Work to complete =>
Every line of the entries below that mentions "pink" is to be copied out.

Items from a data source =>
--

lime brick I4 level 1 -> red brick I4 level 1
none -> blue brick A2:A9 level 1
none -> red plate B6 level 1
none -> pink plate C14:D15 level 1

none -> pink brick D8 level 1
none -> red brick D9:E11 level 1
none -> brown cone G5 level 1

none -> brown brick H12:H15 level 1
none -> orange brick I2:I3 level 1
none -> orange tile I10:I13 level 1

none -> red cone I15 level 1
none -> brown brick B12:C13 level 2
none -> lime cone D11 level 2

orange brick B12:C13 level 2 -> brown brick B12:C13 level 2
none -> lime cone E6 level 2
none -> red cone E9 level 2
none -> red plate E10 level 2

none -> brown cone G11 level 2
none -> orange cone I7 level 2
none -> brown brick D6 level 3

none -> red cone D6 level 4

--

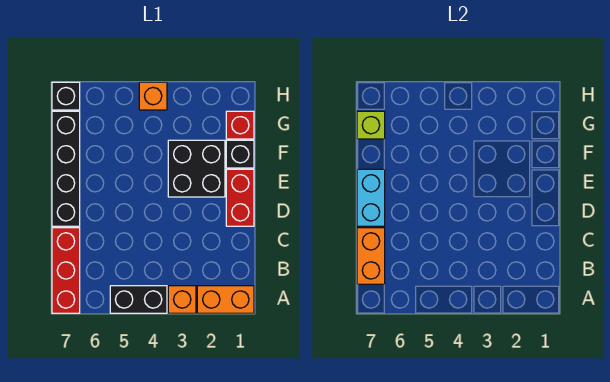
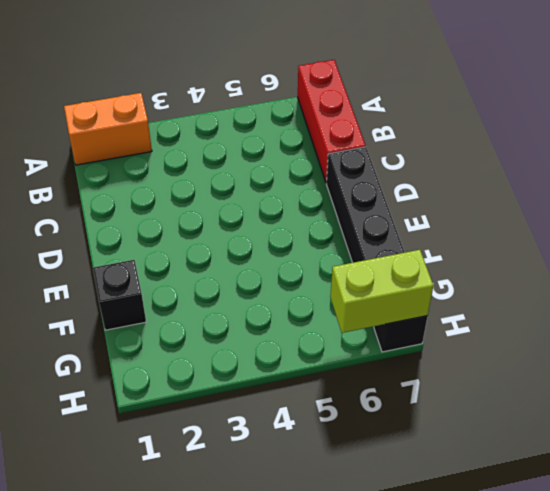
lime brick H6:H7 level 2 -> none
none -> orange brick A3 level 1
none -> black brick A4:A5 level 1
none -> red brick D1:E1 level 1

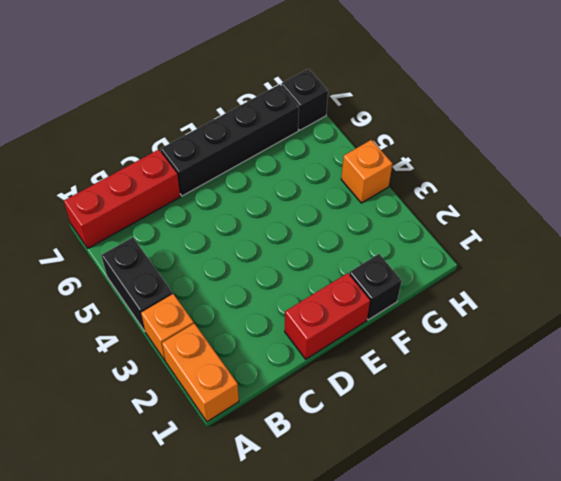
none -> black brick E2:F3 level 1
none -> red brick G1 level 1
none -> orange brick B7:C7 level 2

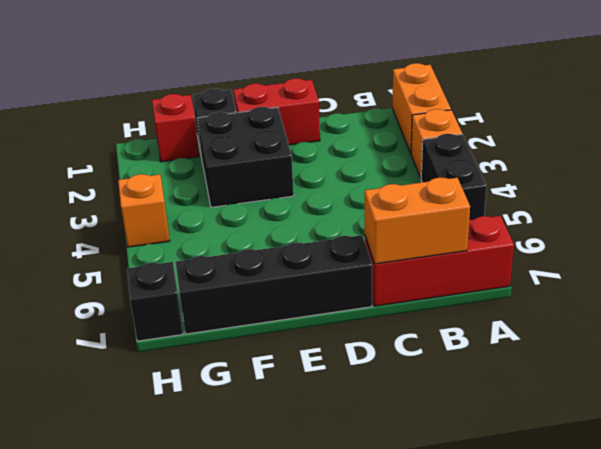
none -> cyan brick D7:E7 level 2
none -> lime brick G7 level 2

--

Answer to the problem =>
none -> pink plate C14:D15 level 1
none -> pink brick D8 level 1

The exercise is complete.